● **Work instruction**: From the line containing "S1: button (GND, RESET)" through the last line, print the records exactly and nothing else.

═════ Source material

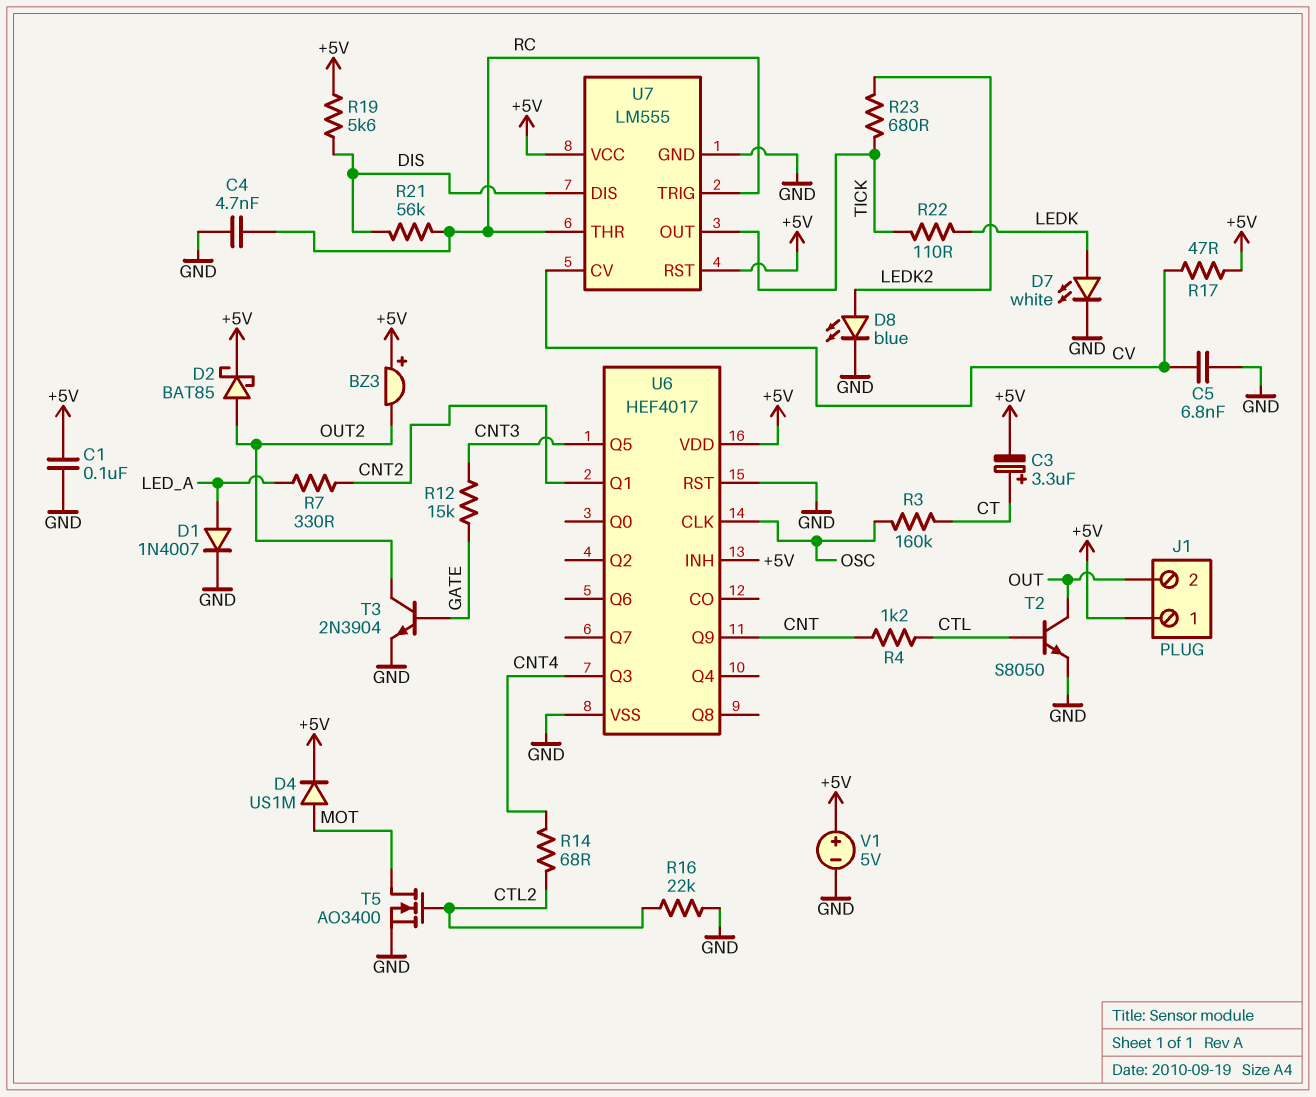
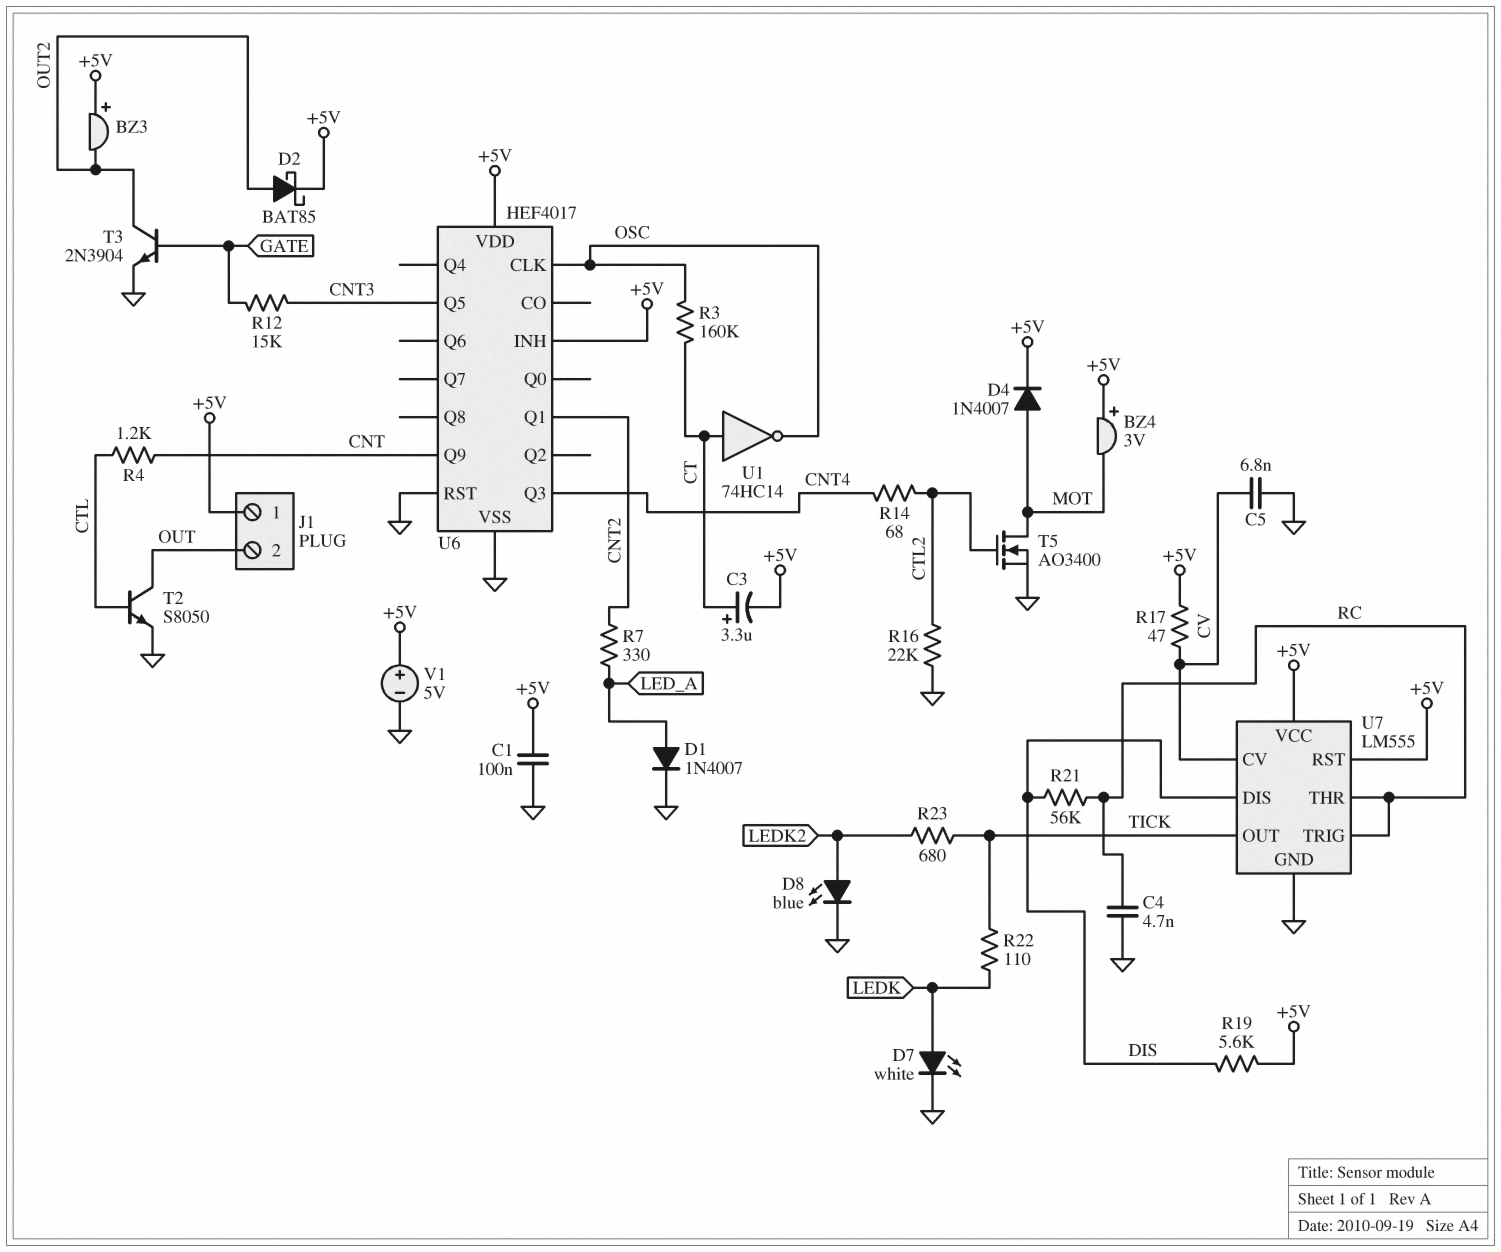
BZ4: none -> buzzer 3V (plus +5V, minus MOT)
D4: diode US1M (A MOT, K +5V) -> diode 1N4007 (A MOT, K +5V)
U1: none -> NOT 74HC14 (in CT, out OSC)

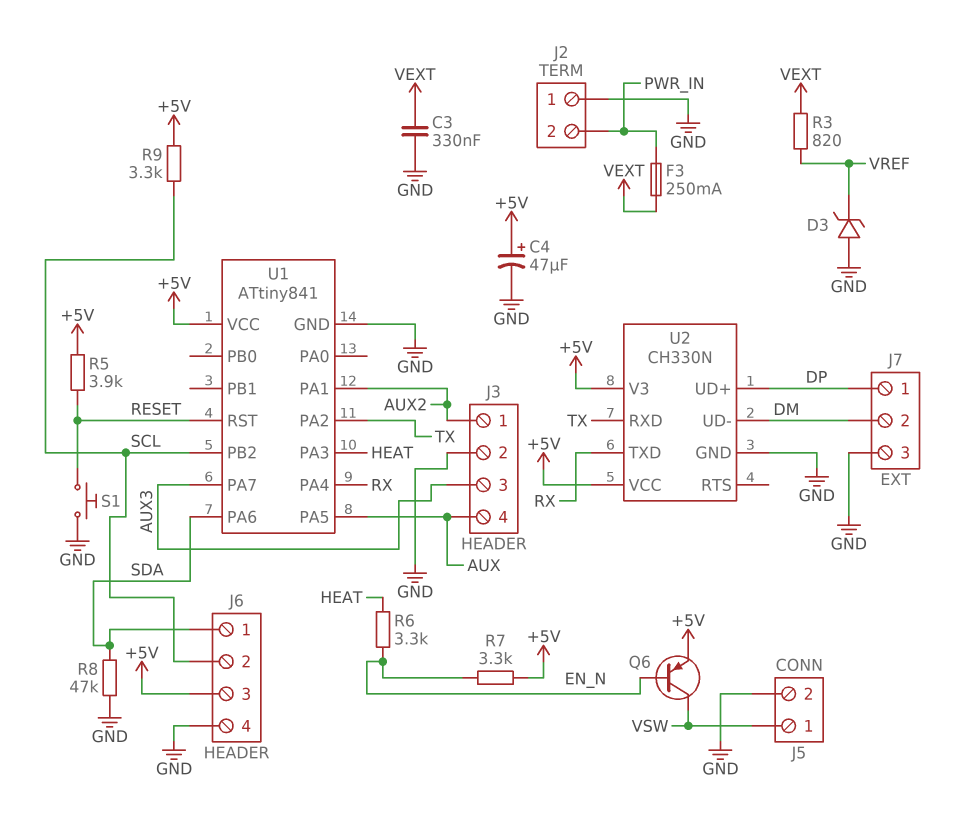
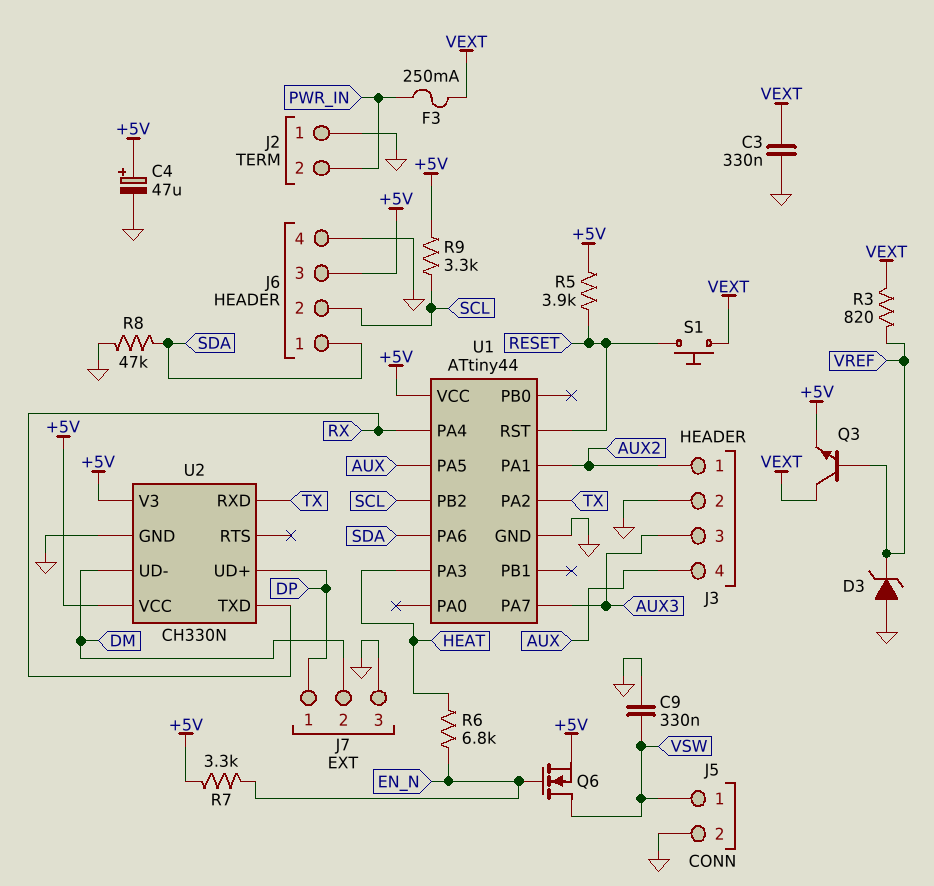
C9: none -> 330nF (GND, VSW)
Q3: none -> NPN (B VREF, C VEXT, E +5V)
Q6: PNP (B EN_N, C VSW, E +5V) -> NMOS (G EN_N, D VSW, S +5V)
R6: 3.3k (EN_N, HEAT) -> 6.8k (EN_N, HEAT)
S1: button (GND, RESET) -> button (RESET, VEXT)
U1: ATtiny841 -> ATtiny44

══════════

● **Solution**:
S1: button (GND, RESET) -> button (RESET, VEXT)
U1: ATtiny841 -> ATtiny44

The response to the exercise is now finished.